Provided information →
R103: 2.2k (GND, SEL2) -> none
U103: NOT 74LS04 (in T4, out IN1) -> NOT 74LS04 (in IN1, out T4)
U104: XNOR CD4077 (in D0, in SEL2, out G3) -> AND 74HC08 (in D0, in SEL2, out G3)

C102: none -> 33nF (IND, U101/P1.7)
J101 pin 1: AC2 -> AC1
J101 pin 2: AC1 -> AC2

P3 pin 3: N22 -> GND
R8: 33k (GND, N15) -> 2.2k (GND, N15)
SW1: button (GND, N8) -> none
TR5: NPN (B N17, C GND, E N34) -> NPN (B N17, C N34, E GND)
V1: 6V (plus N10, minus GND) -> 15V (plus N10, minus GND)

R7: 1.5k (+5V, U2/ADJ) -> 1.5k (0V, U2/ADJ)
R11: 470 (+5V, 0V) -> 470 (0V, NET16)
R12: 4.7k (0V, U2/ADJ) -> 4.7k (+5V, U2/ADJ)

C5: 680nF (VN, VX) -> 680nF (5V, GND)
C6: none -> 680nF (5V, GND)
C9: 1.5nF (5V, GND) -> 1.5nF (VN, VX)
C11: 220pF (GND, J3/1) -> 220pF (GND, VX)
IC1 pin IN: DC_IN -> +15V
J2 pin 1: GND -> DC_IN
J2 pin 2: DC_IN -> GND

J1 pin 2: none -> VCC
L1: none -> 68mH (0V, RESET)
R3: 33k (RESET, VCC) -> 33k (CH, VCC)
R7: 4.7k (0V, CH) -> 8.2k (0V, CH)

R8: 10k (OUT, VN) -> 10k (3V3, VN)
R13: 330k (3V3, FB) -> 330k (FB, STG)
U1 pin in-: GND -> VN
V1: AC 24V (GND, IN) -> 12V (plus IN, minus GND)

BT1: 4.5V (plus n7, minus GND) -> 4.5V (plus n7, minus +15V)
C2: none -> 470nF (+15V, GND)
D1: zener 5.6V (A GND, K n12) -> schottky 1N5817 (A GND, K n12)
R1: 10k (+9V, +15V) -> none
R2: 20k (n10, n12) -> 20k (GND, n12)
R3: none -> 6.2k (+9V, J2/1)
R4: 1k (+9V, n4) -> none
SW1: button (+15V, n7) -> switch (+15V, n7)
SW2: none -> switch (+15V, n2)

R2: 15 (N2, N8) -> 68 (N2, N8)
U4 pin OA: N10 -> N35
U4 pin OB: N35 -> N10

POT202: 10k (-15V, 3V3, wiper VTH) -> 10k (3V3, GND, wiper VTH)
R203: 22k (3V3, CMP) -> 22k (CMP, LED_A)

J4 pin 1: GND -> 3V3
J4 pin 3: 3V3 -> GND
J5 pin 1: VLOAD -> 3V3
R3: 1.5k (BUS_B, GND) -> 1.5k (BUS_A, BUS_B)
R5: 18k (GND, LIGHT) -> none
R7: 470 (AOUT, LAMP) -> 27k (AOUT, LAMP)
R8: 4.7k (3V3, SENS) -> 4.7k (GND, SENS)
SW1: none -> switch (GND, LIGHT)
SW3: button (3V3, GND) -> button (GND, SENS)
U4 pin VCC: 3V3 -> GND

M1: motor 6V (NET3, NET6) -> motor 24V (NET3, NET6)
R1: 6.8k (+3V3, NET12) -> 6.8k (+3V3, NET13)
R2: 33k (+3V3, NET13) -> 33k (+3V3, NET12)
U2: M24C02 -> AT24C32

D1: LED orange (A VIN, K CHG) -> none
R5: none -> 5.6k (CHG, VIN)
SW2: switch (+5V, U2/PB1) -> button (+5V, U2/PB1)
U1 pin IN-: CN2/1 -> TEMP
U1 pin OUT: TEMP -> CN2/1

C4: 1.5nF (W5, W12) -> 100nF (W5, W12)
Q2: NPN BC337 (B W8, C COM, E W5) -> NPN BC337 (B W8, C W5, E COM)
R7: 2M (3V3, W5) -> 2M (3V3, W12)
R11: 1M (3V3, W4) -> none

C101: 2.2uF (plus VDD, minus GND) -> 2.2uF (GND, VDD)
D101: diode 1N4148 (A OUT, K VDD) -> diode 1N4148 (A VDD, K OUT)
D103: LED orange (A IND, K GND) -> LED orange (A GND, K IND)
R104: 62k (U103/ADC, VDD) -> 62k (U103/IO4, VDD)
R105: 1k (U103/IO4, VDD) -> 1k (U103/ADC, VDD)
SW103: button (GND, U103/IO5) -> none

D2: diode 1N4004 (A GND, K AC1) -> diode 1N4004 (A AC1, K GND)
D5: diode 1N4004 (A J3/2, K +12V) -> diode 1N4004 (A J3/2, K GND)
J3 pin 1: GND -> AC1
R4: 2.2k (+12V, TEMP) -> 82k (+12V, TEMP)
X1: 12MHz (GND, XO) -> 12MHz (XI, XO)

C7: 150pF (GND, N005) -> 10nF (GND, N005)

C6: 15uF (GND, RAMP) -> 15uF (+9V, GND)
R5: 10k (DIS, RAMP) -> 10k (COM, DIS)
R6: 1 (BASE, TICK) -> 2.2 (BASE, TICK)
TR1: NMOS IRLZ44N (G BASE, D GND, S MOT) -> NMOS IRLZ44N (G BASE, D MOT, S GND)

Description of the task → Give back exactly the lines from the one containing "J4 pin 3: 3V3 -> GND" through the end of the listing above, with both ends included and nothing added.

Answer for the task →
J4 pin 3: 3V3 -> GND
J5 pin 1: VLOAD -> 3V3
R3: 1.5k (BUS_B, GND) -> 1.5k (BUS_A, BUS_B)
R5: 18k (GND, LIGHT) -> none
R7: 470 (AOUT, LAMP) -> 27k (AOUT, LAMP)
R8: 4.7k (3V3, SENS) -> 4.7k (GND, SENS)
SW1: none -> switch (GND, LIGHT)
SW3: button (3V3, GND) -> button (GND, SENS)
U4 pin VCC: 3V3 -> GND

M1: motor 6V (NET3, NET6) -> motor 24V (NET3, NET6)
R1: 6.8k (+3V3, NET12) -> 6.8k (+3V3, NET13)
R2: 33k (+3V3, NET13) -> 33k (+3V3, NET12)
U2: M24C02 -> AT24C32

D1: LED orange (A VIN, K CHG) -> none
R5: none -> 5.6k (CHG, VIN)
SW2: switch (+5V, U2/PB1) -> button (+5V, U2/PB1)
U1 pin IN-: CN2/1 -> TEMP
U1 pin OUT: TEMP -> CN2/1

C4: 1.5nF (W5, W12) -> 100nF (W5, W12)
Q2: NPN BC337 (B W8, C COM, E W5) -> NPN BC337 (B W8, C W5, E COM)
R7: 2M (3V3, W5) -> 2M (3V3, W12)
R11: 1M (3V3, W4) -> none

C101: 2.2uF (plus VDD, minus GND) -> 2.2uF (GND, VDD)
D101: diode 1N4148 (A OUT, K VDD) -> diode 1N4148 (A VDD, K OUT)
D103: LED orange (A IND, K GND) -> LED orange (A GND, K IND)
R104: 62k (U103/ADC, VDD) -> 62k (U103/IO4, VDD)
R105: 1k (U103/IO4, VDD) -> 1k (U103/ADC, VDD)
SW103: button (GND, U103/IO5) -> none

D2: diode 1N4004 (A GND, K AC1) -> diode 1N4004 (A AC1, K GND)
D5: diode 1N4004 (A J3/2, K +12V) -> diode 1N4004 (A J3/2, K GND)
J3 pin 1: GND -> AC1
R4: 2.2k (+12V, TEMP) -> 82k (+12V, TEMP)
X1: 12MHz (GND, XO) -> 12MHz (XI, XO)

C7: 150pF (GND, N005) -> 10nF (GND, N005)

C6: 15uF (GND, RAMP) -> 15uF (+9V, GND)
R5: 10k (DIS, RAMP) -> 10k (COM, DIS)
R6: 1 (BASE, TICK) -> 2.2 (BASE, TICK)
TR1: NMOS IRLZ44N (G BASE, D GND, S MOT) -> NMOS IRLZ44N (G BASE, D MOT, S GND)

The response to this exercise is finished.